▶ _Task to complete_: Return the data below unchanged, without images.

▶ _Before-and-after object lists_:
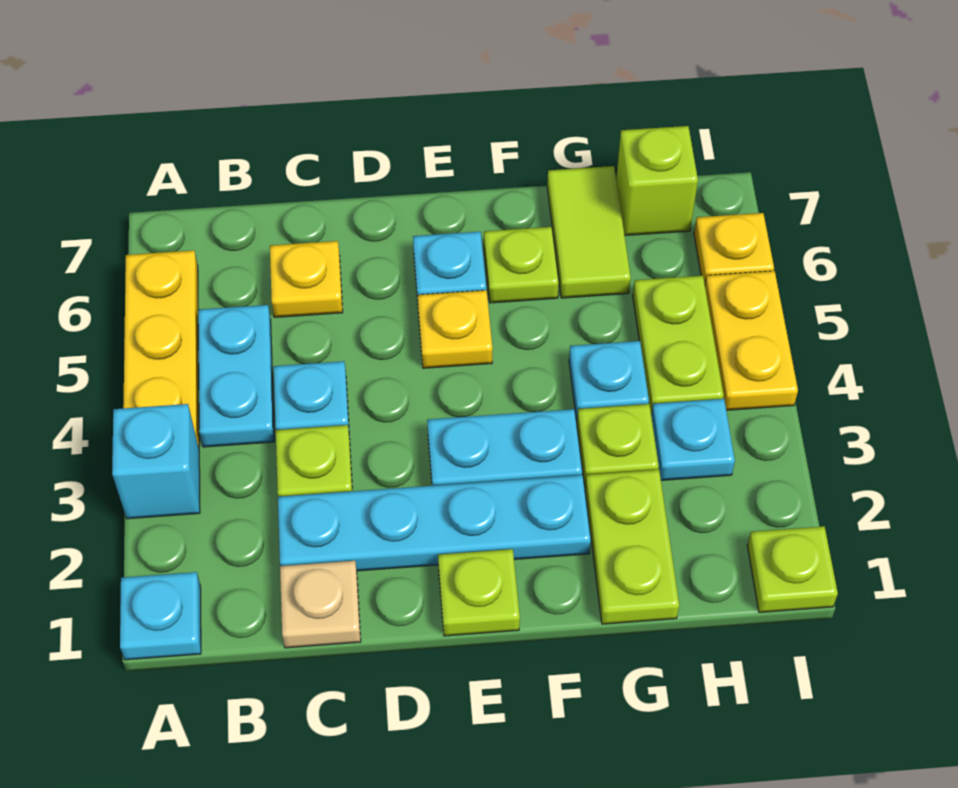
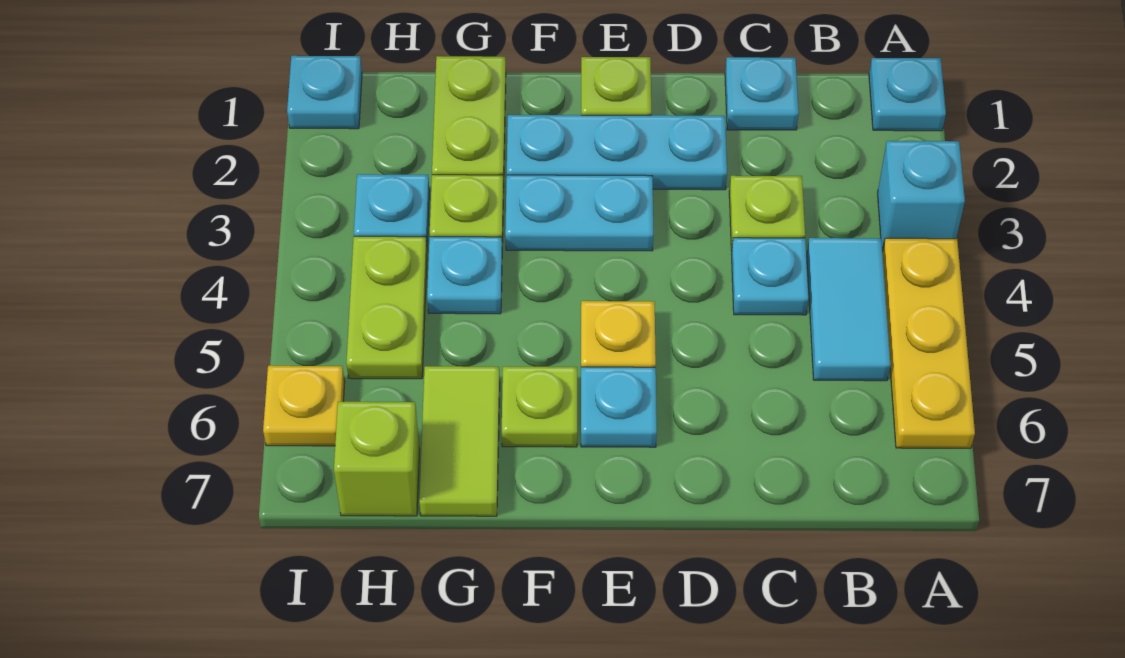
cyan plate B4:B5 level 1 -> cyan tile B4:B5 level 1
tan plate C1 level 1 -> cyan plate C1 level 1
cyan plate C2:F2 level 1 -> cyan plate D2:F2 level 1
yellow plate C6 level 1 -> none
lime plate I1 level 1 -> cyan plate I1 level 1
yellow plate I4:I5 level 1 -> none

▶ _Result of the task_:
cyan plate B4:B5 level 1 -> cyan tile B4:B5 level 1
tan plate C1 level 1 -> cyan plate C1 level 1
cyan plate C2:F2 level 1 -> cyan plate D2:F2 level 1
yellow plate C6 level 1 -> none
lime plate I1 level 1 -> cyan plate I1 level 1
yellow plate I4:I5 level 1 -> none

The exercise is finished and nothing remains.